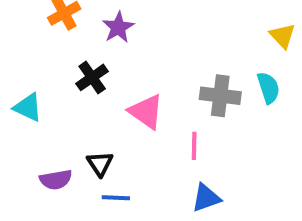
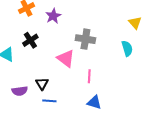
black cross: (92, 77) -> (30, 40), moved
gray cross: (220, 96) -> (85, 39), moved
blue triangle: (206, 198) -> (94, 102), turned 35

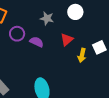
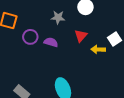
yellow arrow: (82, 55) -> (98, 49), turned 88

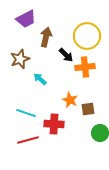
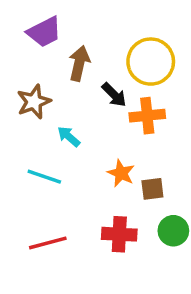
cyan line: (26, 113) -> (44, 177), moved
red cross: (54, 124) -> (119, 234), moved

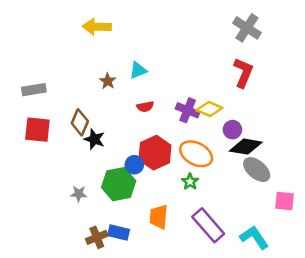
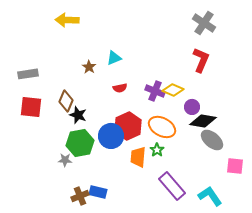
yellow arrow: (97, 27) -> (67, 20), moved
blue circle: (134, 165) -> (111, 136), size x1.6
green hexagon: (119, 184) -> (80, 143), moved
orange trapezoid: (159, 217) -> (138, 157), moved

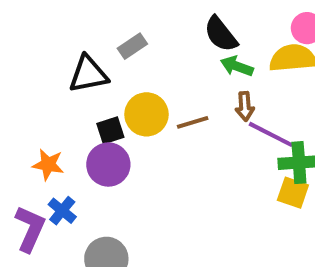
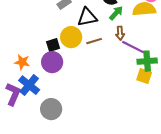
green arrow: (237, 66) -> (116, 13), turned 112
black triangle: (88, 74) -> (87, 17), moved
blue cross: (62, 211) -> (29, 85), size x1.5

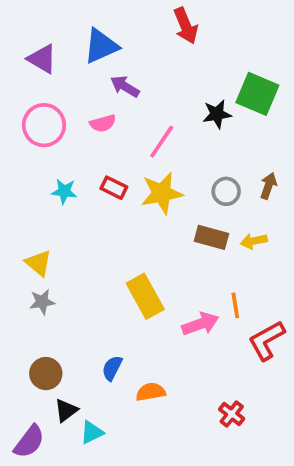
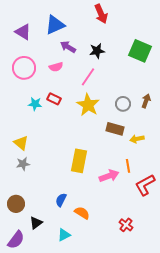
black star: (217, 114) -> (97, 51), moved
red rectangle: (114, 188) -> (54, 99), moved
yellow star: (162, 193) -> (88, 105), turned -30
yellow arrow: (254, 241) -> (137, 139), moved
yellow rectangle: (145, 296) -> (79, 161), turned 40
brown circle: (46, 374) -> (16, 204), moved
orange semicircle: (151, 392) -> (82, 213), turned 42
cyan triangle: (92, 432) -> (64, 235), moved

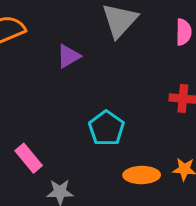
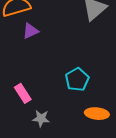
purple triangle: (68, 56) -> (30, 31), moved

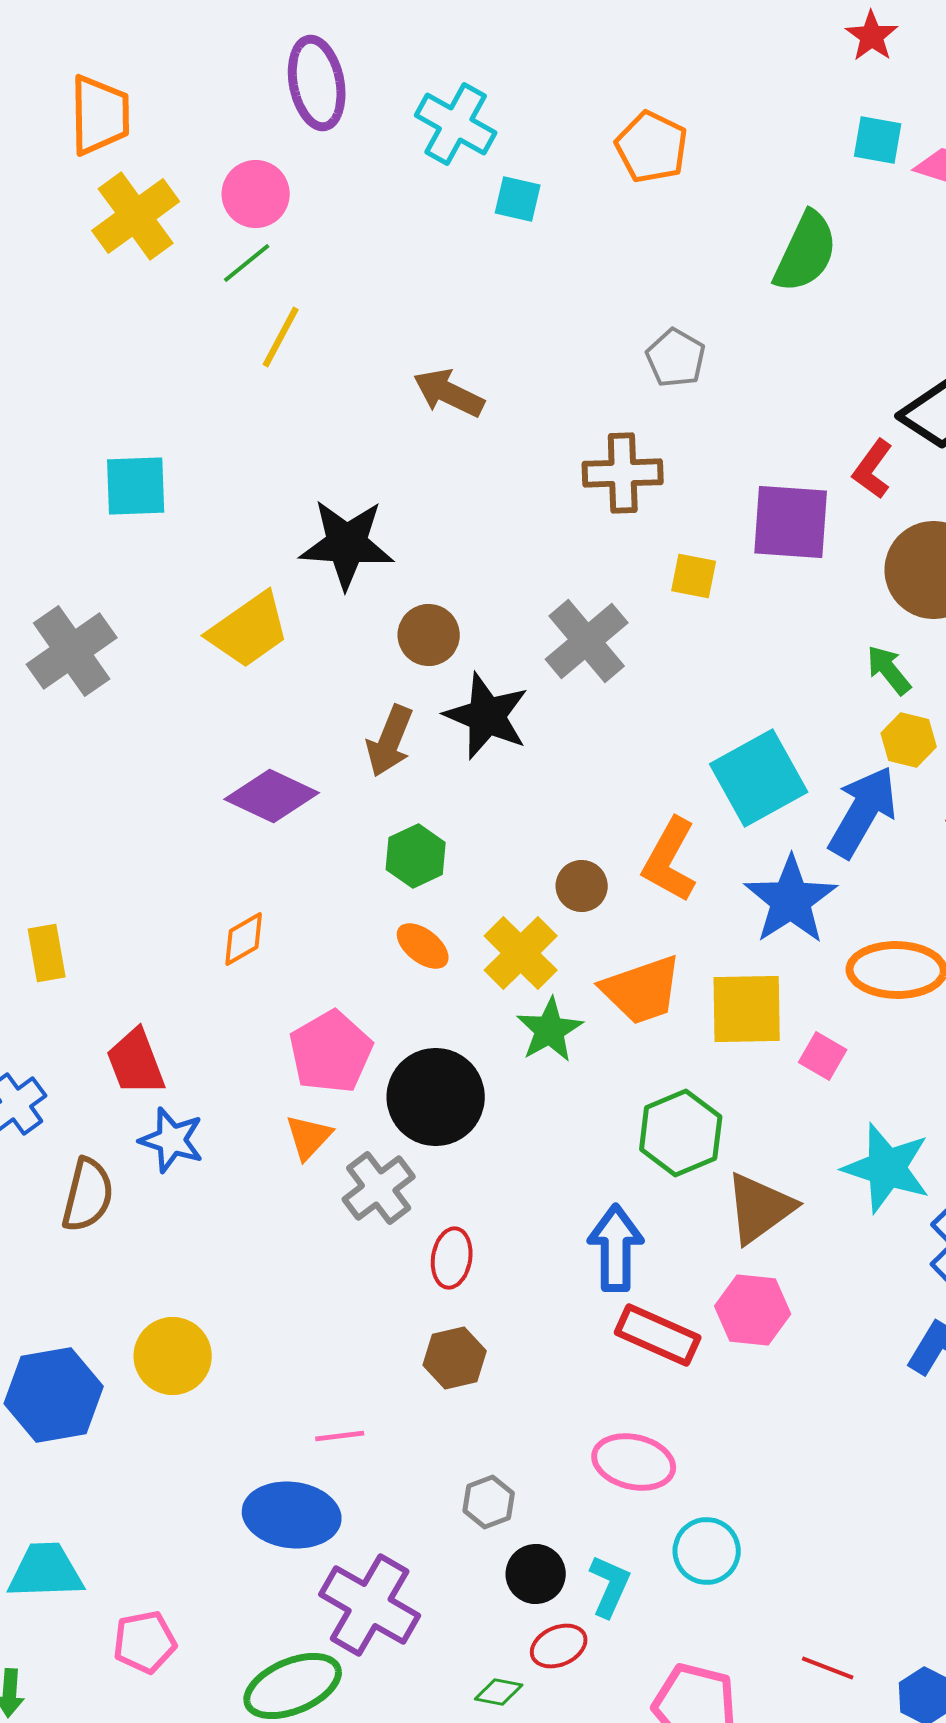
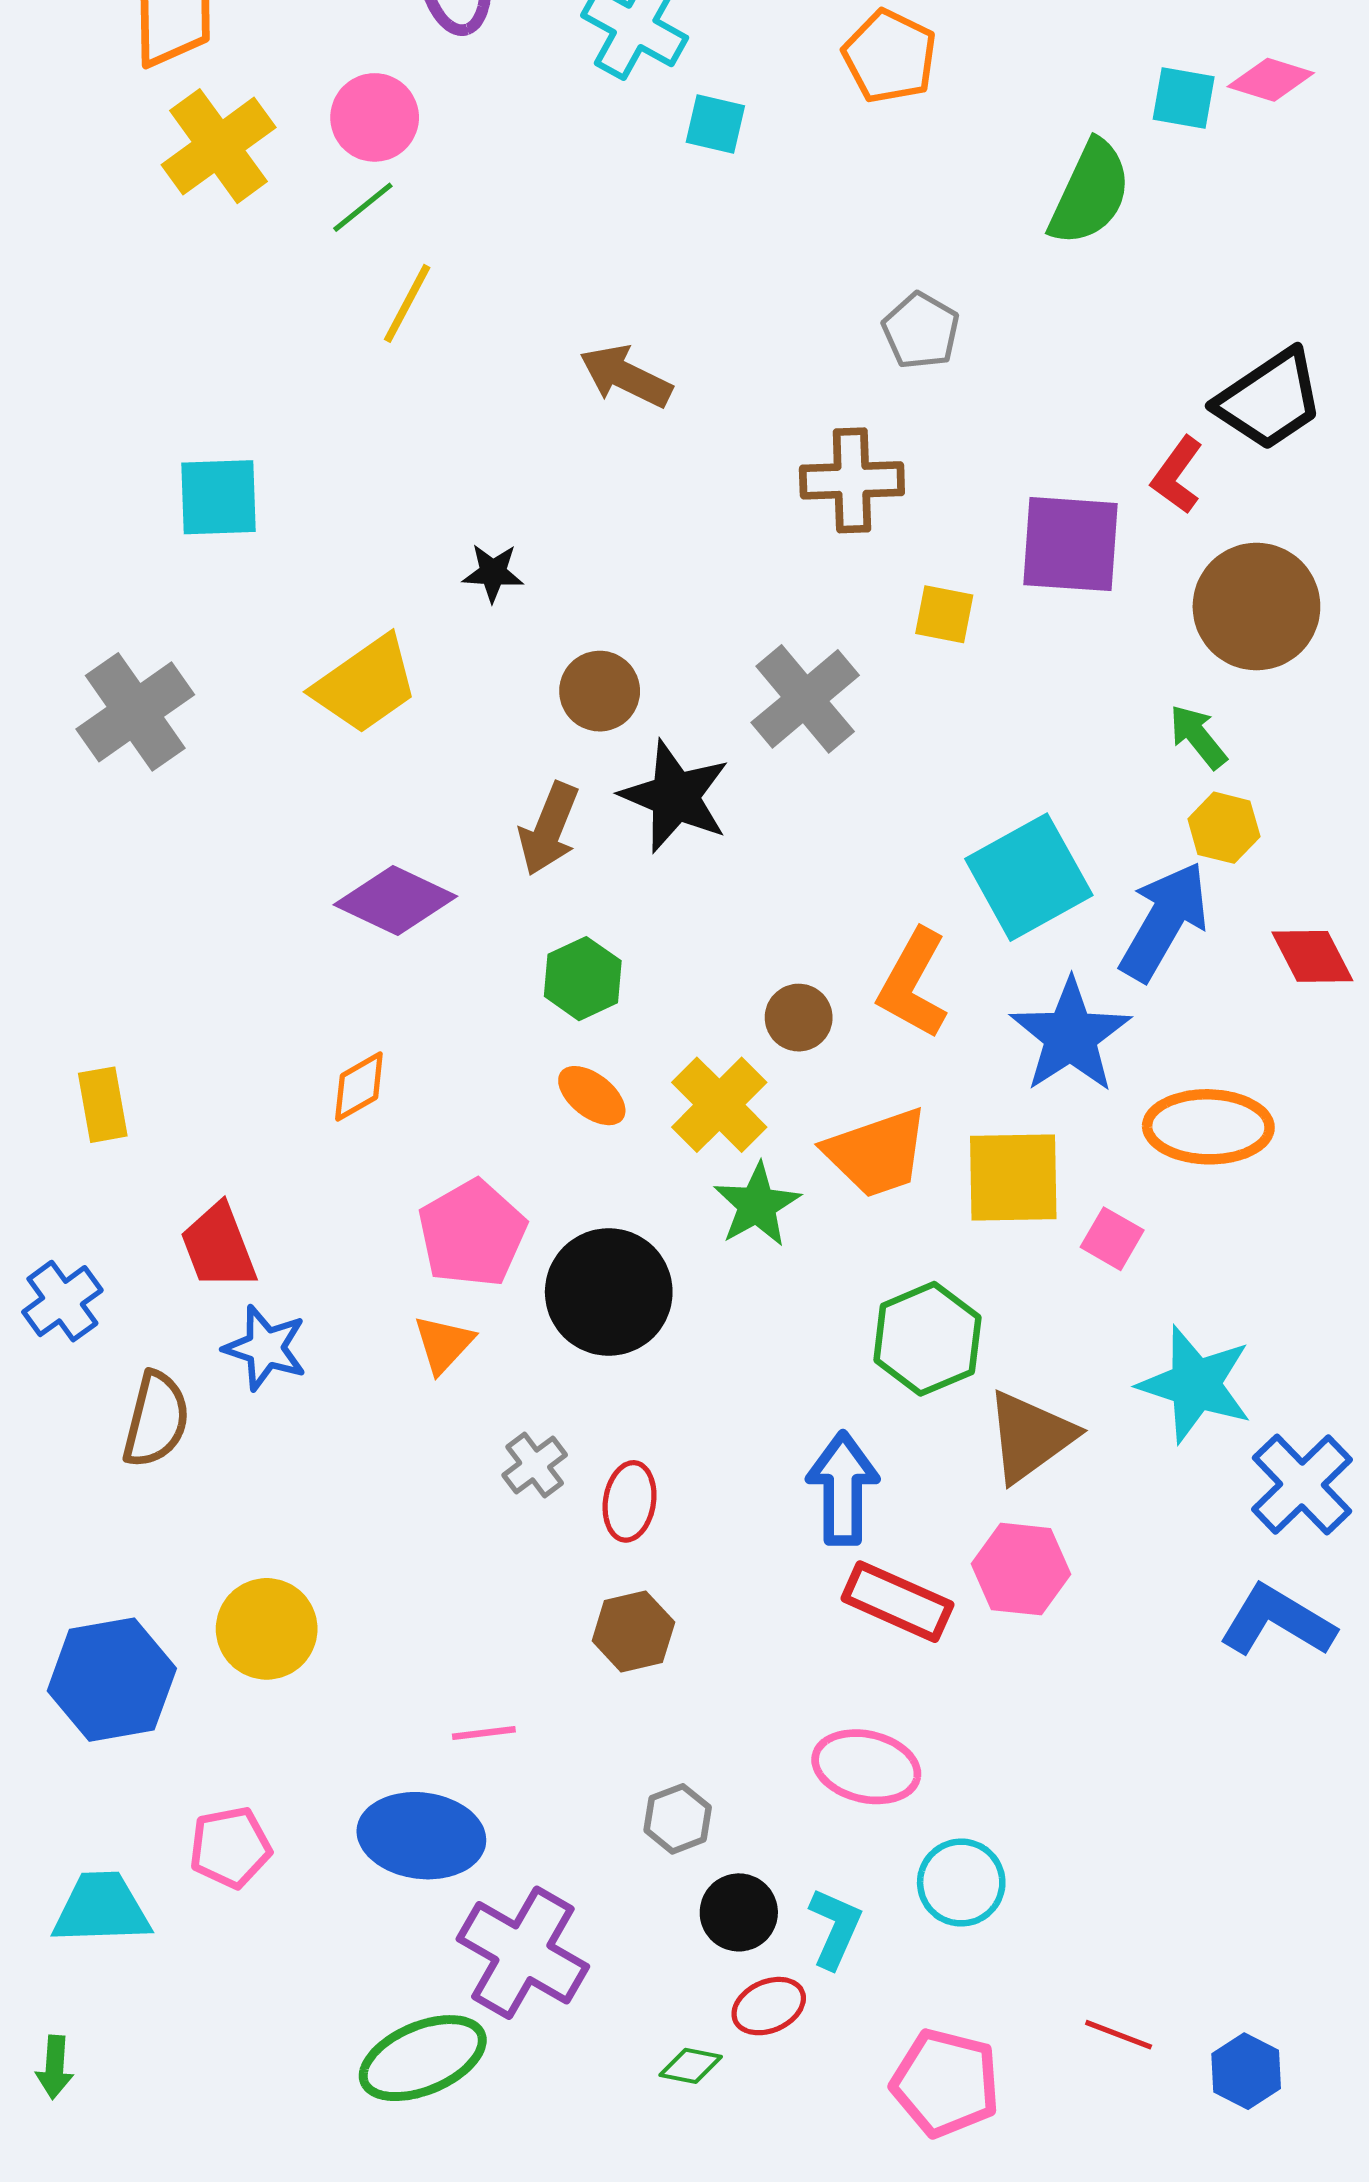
cyan square: (878, 140) -> (1184, 98), moved
black star: (347, 544) -> (493, 573), size x0.5
gray cross: (379, 1188) -> (535, 1465), moved, size x0.7
pink pentagon: (145, 1642) -> (230, 1847), moved

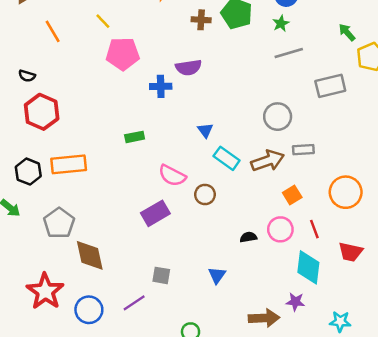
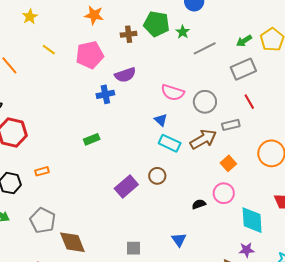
green star: (281, 23) -> (183, 32), moved
green arrow: (347, 32) -> (244, 41), moved, turned -70
pink pentagon: (123, 54) -> (90, 55), moved
blue triangle: (205, 130) -> (161, 120), moved
orange rectangle: (69, 164) -> (42, 171), size x0.5
pink semicircle: (172, 176) -> (173, 92), moved
purple rectangle: (155, 213) -> (126, 187), moved
red line: (314, 229) -> (249, 102), moved

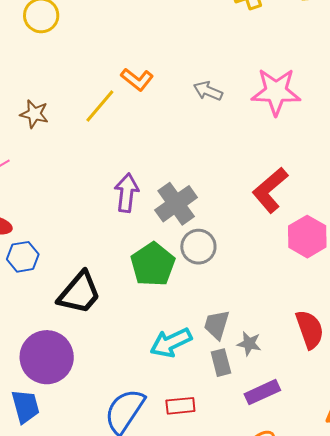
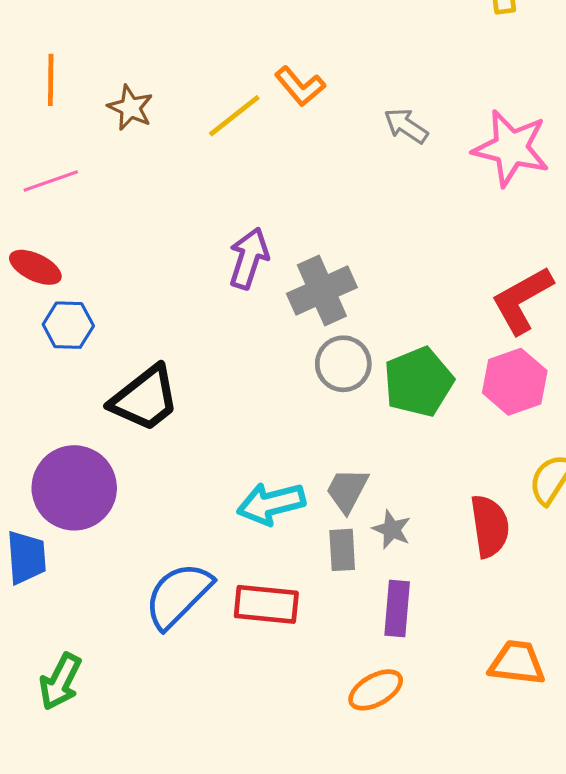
red L-shape: (270, 190) -> (522, 300), moved
green pentagon: (153, 264) -> (418, 382), moved
purple rectangle: (262, 392) -> (397, 609), turned -72
red rectangle: (180, 406) -> (266, 604), size x1.4

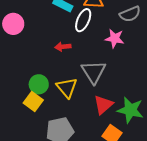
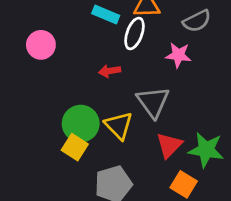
green circle: (39, 84) -> (81, 124), size x1.4

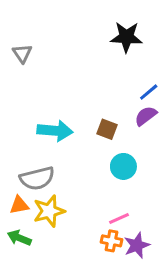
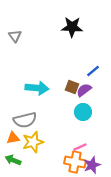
black star: (126, 37) -> (72, 27), moved
blue line: (149, 92) -> (93, 71), moved
purple semicircle: (146, 116) -> (84, 90), moved
orange cross: (112, 241) -> (75, 162), size x1.5

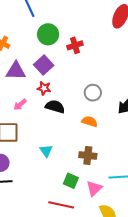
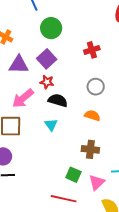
red cross: (75, 45) -> (92, 50), moved
pink arrow: (20, 105) -> (23, 98), size x1.6
cyan triangle: (46, 151) -> (51, 125), moved

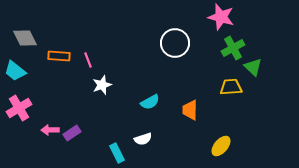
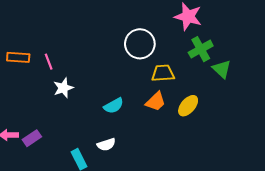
yellow trapezoid: (231, 87) -> (163, 73), moved
orange trapezoid: (190, 110) -> (156, 102), moved, turned -135
yellow ellipse: (221, 146) -> (188, 106), moved

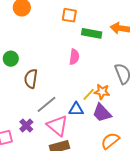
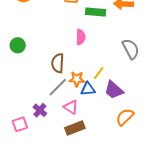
brown semicircle: (31, 79) -> (58, 63), moved
orange star: (102, 92) -> (77, 79), moved
pink triangle: (57, 126) -> (71, 107), size x0.7

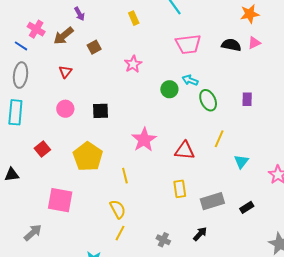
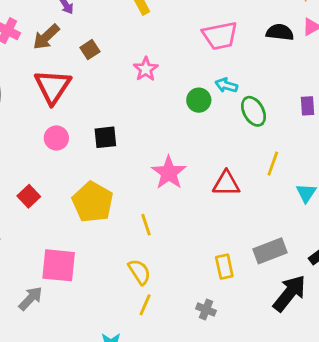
red triangle: (65, 72) -> (53, 87), size x2.0
yellow rectangle: (180, 189) -> (224, 267), moved
gray arrow: (33, 233) -> (31, 298), moved
black arrow: (200, 234) -> (289, 293), moved, size x1.8

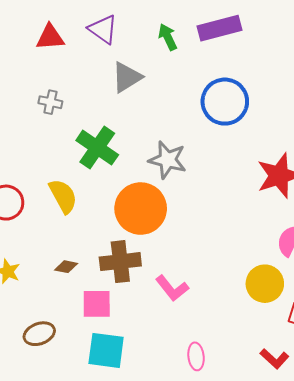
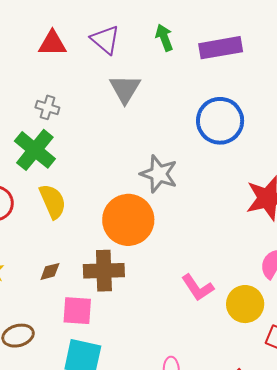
green arrow: (168, 37) -> (164, 38), moved
gray triangle: (127, 77) -> (125, 89), turned -32
green cross: (97, 148) -> (35, 150), moved
brown diamond: (66, 267) -> (50, 271), turned -30
pink L-shape: (172, 288) -> (198, 288), moved

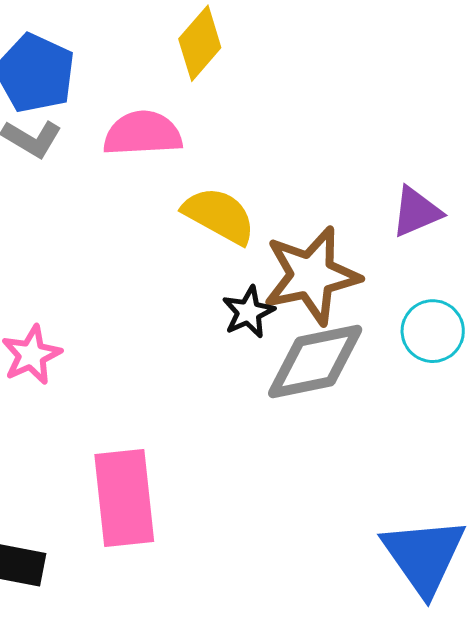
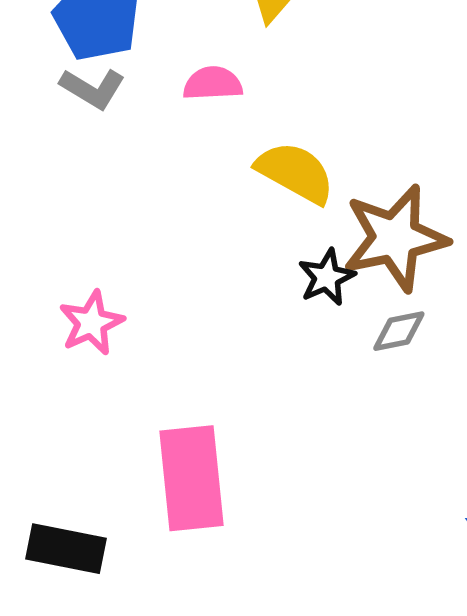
pink semicircle: (143, 133) -> (213, 83), size x0.7
gray diamond: (315, 361) -> (399, 331), size x0.5

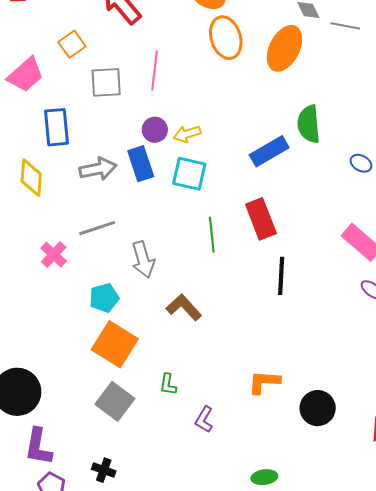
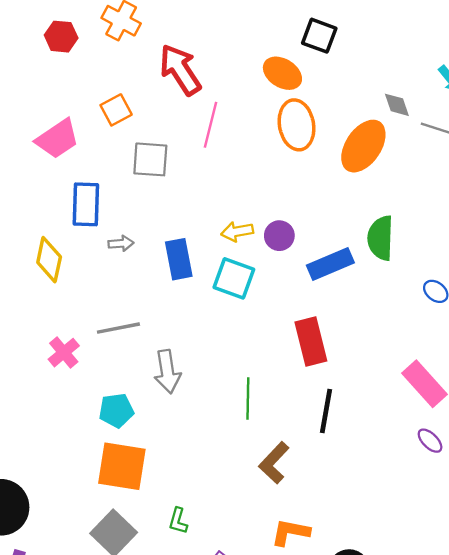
pink line: (155, 71) -> (210, 125), moved
purple circle: (155, 130) -> (279, 236), moved
gray arrow: (98, 169) -> (121, 243), moved, size x0.6
green line: (212, 235) -> (248, 398), moved
brown L-shape: (184, 307) -> (274, 463), moved, turned -102
orange square: (115, 344) -> (122, 466), turned -30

------

Task brief: Look through the entries above; find each line with the word "purple" and copy it.

Exercise response:
purple triangle: (68, 56) -> (30, 31), moved
purple rectangle: (155, 213) -> (126, 187), moved
purple rectangle: (262, 392) -> (397, 609), turned -72
purple semicircle: (146, 116) -> (84, 90), moved
purple circle: (155, 130) -> (279, 236), moved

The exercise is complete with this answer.